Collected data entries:
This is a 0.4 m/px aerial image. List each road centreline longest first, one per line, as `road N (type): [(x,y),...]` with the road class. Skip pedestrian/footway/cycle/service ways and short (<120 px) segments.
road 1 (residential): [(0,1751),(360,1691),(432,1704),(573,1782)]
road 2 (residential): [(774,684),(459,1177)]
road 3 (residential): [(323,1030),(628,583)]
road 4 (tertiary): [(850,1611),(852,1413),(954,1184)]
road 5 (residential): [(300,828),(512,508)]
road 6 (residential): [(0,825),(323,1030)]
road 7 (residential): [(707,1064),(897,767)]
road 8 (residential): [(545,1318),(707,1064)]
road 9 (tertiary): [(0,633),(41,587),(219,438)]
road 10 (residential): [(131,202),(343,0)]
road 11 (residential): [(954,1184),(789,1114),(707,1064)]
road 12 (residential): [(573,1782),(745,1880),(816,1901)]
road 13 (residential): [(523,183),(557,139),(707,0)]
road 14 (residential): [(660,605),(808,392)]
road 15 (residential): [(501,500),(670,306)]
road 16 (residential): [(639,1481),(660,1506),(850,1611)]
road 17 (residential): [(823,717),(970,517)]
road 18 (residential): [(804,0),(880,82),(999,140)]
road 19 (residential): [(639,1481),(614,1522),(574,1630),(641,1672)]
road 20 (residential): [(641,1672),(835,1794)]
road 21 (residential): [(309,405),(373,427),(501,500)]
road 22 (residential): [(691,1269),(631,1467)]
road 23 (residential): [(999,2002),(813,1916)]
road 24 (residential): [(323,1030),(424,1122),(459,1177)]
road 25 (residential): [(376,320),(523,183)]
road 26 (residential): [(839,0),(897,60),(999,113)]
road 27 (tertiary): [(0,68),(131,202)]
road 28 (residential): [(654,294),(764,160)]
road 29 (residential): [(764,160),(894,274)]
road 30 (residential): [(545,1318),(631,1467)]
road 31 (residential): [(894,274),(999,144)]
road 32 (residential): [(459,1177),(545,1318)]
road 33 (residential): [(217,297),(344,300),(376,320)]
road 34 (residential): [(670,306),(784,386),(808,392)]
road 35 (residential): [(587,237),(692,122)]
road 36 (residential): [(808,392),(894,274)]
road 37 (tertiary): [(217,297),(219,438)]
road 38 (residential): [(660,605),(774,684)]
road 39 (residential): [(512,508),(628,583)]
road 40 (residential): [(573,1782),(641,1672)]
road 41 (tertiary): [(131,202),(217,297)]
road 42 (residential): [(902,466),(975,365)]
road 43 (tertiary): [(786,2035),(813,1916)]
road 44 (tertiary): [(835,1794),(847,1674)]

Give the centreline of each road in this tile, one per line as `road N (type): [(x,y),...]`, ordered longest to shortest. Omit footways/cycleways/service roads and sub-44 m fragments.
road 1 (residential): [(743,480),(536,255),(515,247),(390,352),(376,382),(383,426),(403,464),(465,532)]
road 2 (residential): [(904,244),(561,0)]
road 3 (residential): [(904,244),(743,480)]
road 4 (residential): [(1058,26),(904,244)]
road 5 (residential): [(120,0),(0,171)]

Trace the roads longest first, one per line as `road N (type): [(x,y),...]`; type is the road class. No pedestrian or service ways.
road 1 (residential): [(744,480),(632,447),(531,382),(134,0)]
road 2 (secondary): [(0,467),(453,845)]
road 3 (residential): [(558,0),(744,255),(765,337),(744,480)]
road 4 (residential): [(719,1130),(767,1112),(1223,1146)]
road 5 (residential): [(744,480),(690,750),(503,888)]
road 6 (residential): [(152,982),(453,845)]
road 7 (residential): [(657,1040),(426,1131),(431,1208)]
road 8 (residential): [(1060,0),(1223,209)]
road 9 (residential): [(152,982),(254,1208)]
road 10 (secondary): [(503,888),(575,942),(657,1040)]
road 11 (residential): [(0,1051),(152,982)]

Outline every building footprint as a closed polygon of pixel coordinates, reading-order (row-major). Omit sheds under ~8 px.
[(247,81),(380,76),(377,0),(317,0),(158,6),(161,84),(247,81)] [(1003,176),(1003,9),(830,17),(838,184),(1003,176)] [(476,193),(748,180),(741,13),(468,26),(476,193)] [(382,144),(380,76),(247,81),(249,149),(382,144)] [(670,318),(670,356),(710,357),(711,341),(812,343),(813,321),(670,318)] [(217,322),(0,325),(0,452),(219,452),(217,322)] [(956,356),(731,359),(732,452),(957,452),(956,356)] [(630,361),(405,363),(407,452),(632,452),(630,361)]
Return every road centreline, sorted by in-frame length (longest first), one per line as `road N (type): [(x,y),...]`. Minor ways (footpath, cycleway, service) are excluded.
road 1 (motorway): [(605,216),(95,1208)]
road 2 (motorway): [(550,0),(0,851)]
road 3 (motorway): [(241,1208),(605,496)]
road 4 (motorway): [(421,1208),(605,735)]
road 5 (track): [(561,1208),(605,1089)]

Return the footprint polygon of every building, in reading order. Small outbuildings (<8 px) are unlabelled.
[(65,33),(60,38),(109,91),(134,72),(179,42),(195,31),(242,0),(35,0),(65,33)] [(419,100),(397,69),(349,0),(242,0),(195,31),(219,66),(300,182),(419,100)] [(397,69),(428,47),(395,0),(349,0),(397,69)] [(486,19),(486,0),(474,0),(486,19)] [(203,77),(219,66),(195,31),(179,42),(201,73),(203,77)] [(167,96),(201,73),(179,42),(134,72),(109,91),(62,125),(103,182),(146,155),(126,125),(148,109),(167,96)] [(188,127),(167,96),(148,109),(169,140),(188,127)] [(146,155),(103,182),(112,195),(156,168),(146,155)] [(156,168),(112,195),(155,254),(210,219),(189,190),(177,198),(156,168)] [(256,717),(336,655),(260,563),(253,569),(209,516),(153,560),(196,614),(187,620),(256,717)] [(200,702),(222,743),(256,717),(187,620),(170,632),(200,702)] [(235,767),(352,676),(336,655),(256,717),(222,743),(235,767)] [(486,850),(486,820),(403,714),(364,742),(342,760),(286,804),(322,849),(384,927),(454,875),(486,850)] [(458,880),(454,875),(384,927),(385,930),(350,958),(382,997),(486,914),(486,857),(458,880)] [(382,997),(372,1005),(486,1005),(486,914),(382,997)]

• [Directions for this task]:
Each line from the one with "Return every road" through the end of the entries above is to be returned word for word. Nothing else belongs in the answer.

• [Task solution]:
Return every road centreline, sorted by in-frame length (longest first), one per line as `road N (type): [(x,y),...]`. Minor ways (footpath, cycleway, service) are excluded.
road 1 (motorway): [(605,216),(95,1208)]
road 2 (motorway): [(550,0),(0,851)]
road 3 (motorway): [(241,1208),(605,496)]
road 4 (motorway): [(421,1208),(605,735)]
road 5 (track): [(561,1208),(605,1089)]

Return the footprint polygon of every building, in reading order. Small outbuildings (<8 px) are unlabelled.
[(65,33),(60,38),(109,91),(134,72),(179,42),(195,31),(242,0),(35,0),(65,33)] [(419,100),(397,69),(349,0),(242,0),(195,31),(219,66),(300,182),(419,100)] [(397,69),(428,47),(395,0),(349,0),(397,69)] [(486,19),(486,0),(474,0),(486,19)] [(203,77),(219,66),(195,31),(179,42),(201,73),(203,77)] [(167,96),(201,73),(179,42),(134,72),(109,91),(62,125),(103,182),(146,155),(126,125),(148,109),(167,96)] [(188,127),(167,96),(148,109),(169,140),(188,127)] [(146,155),(103,182),(112,195),(156,168),(146,155)] [(156,168),(112,195),(155,254),(210,219),(189,190),(177,198),(156,168)] [(256,717),(336,655),(260,563),(253,569),(209,516),(153,560),(196,614),(187,620),(256,717)] [(200,702),(222,743),(256,717),(187,620),(170,632),(200,702)] [(235,767),(352,676),(336,655),(256,717),(222,743),(235,767)] [(486,850),(486,820),(403,714),(364,742),(342,760),(286,804),(322,849),(384,927),(454,875),(486,850)] [(458,880),(454,875),(384,927),(385,930),(350,958),(382,997),(486,914),(486,857),(458,880)] [(382,997),(372,1005),(486,1005),(486,914),(382,997)]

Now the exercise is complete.